◆ About this task: Copy nothing before the line that contains "PC mouse (scarlet)"; from there, transcribe each line exactly through the end of the material, omitting pictures.

◆ Supplied data:
-- Opening Marker --

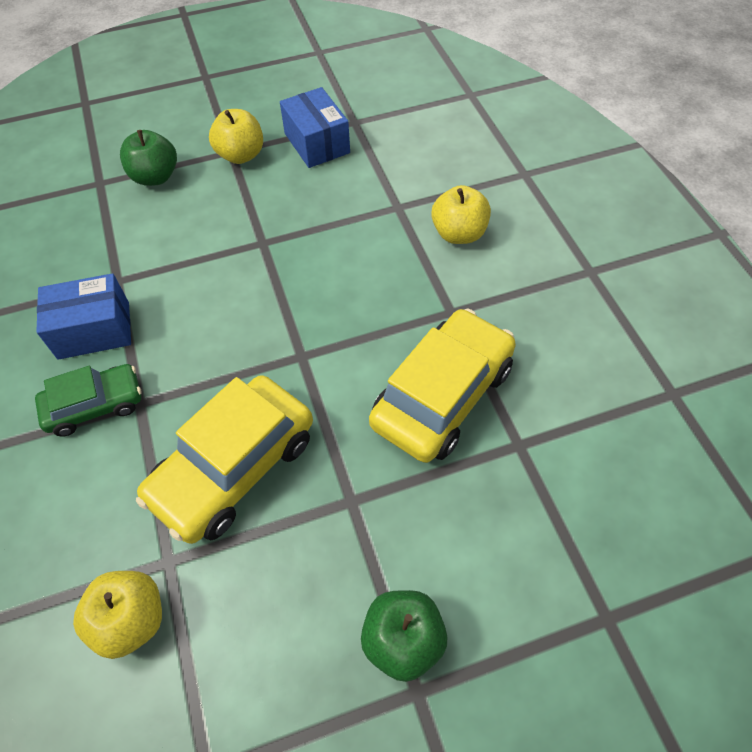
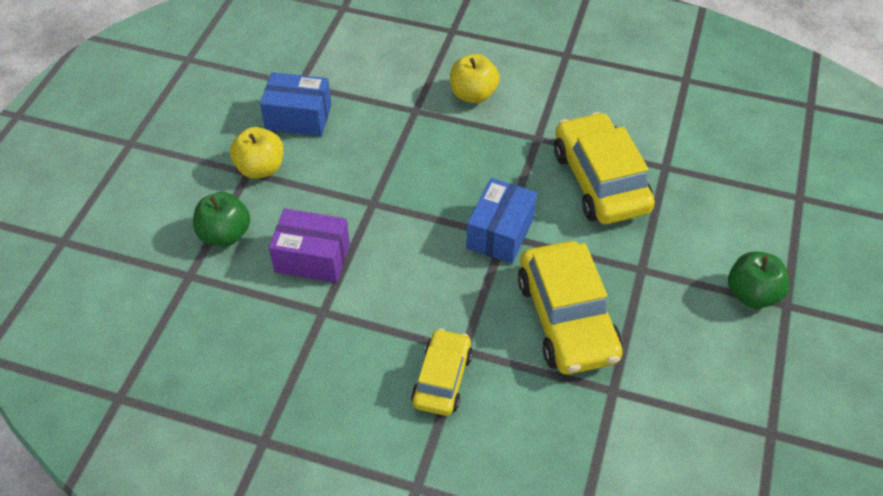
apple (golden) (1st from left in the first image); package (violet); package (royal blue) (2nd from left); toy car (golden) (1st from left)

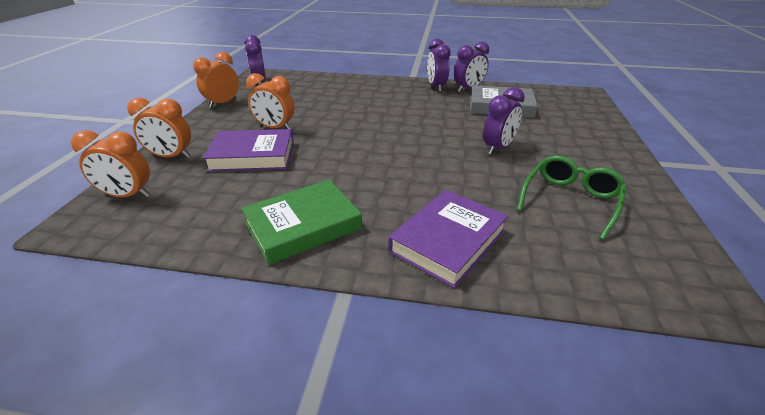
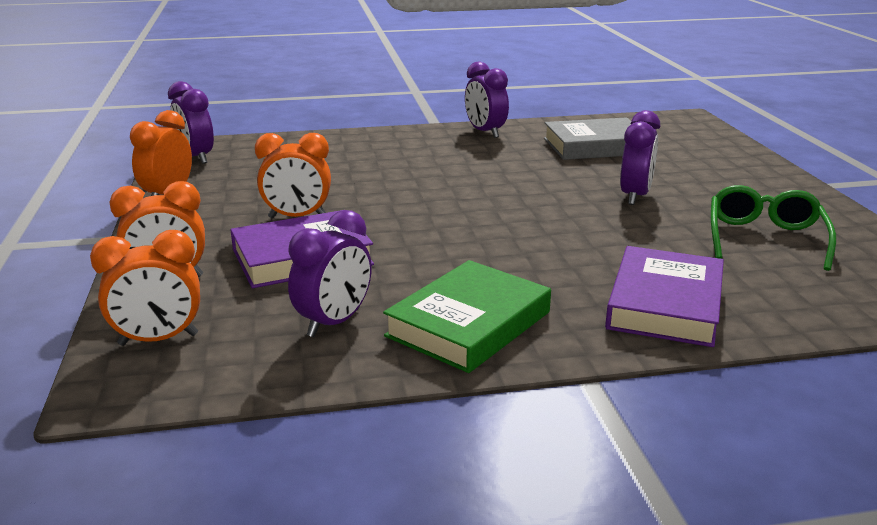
bedside clock (violet) (2nd from left)

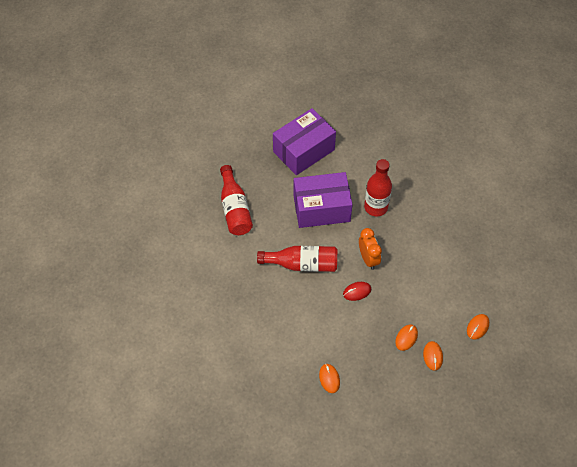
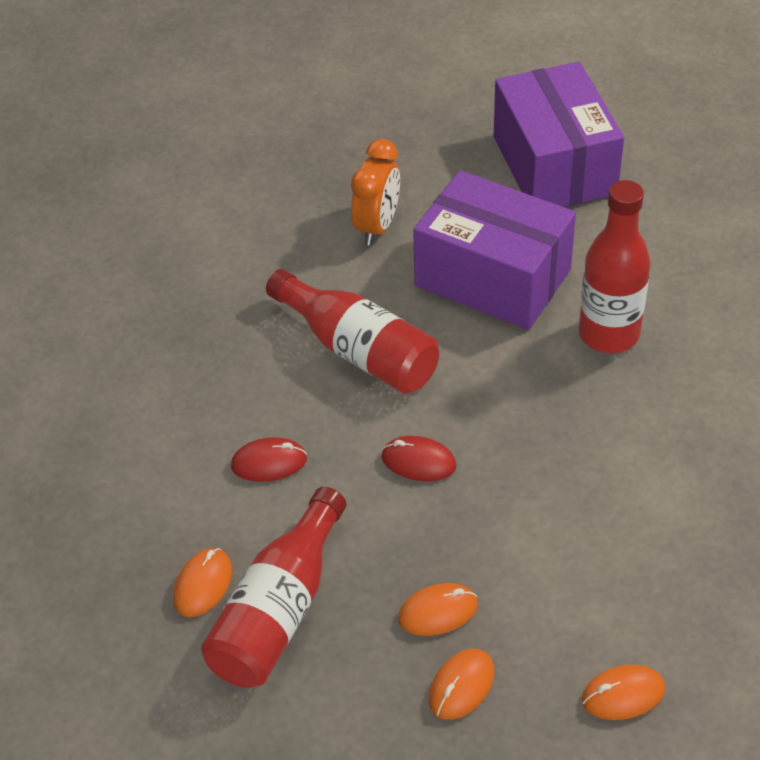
PC mouse (scarlet) (1st from left); drink bottle (scarlet) (1st from left); bedside clock (bright orange); package (violet) (2nd from left)

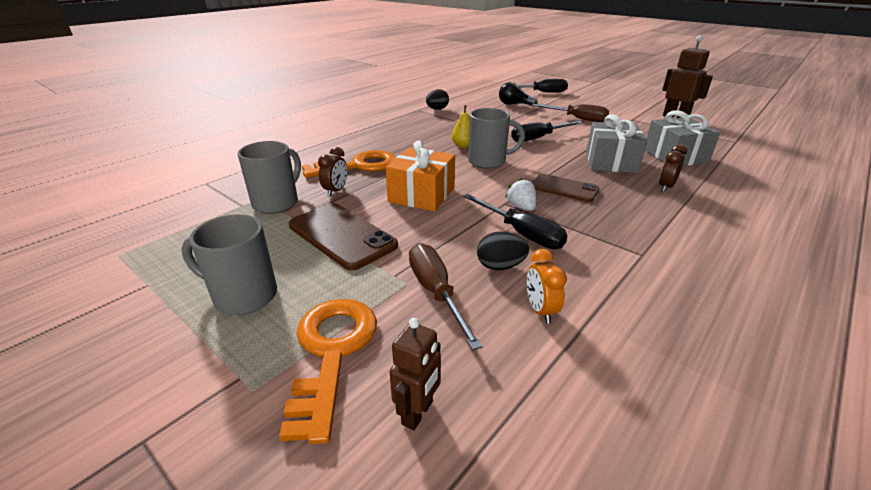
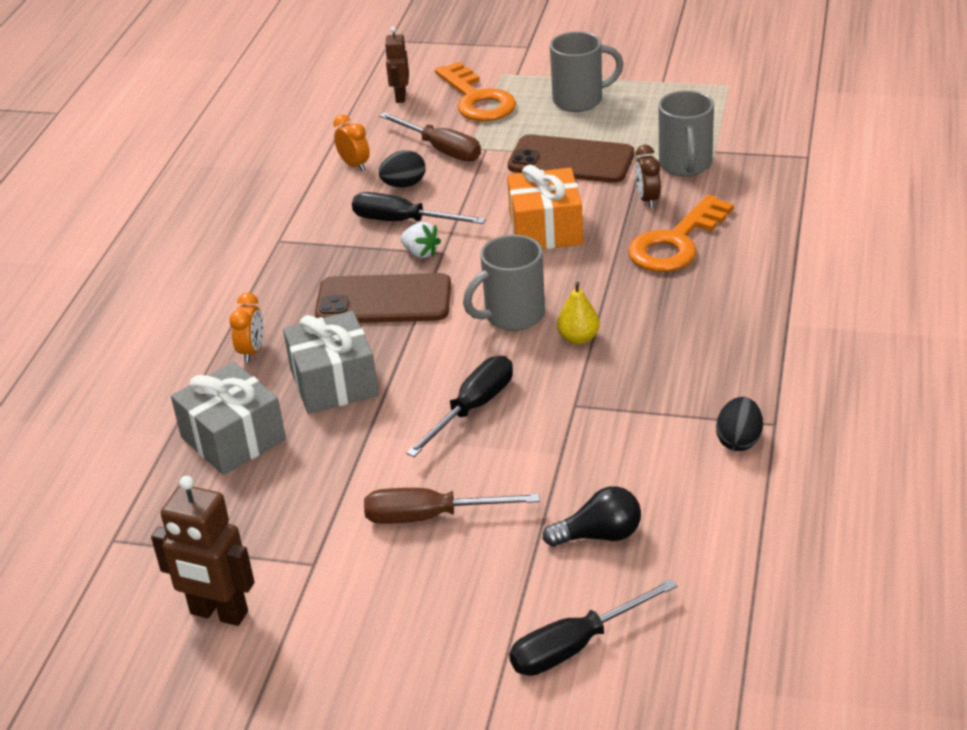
bedside clock (bright orange) (1st from left); phone (dark brown) (1st from left)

-- Closing Marker --

◆ Answer:
PC mouse (scarlet) (1st from left); drink bottle (scarlet) (1st from left); bedside clock (bright orange); package (violet) (2nd from left)

bedside clock (bright orange) (1st from left); phone (dark brown) (1st from left)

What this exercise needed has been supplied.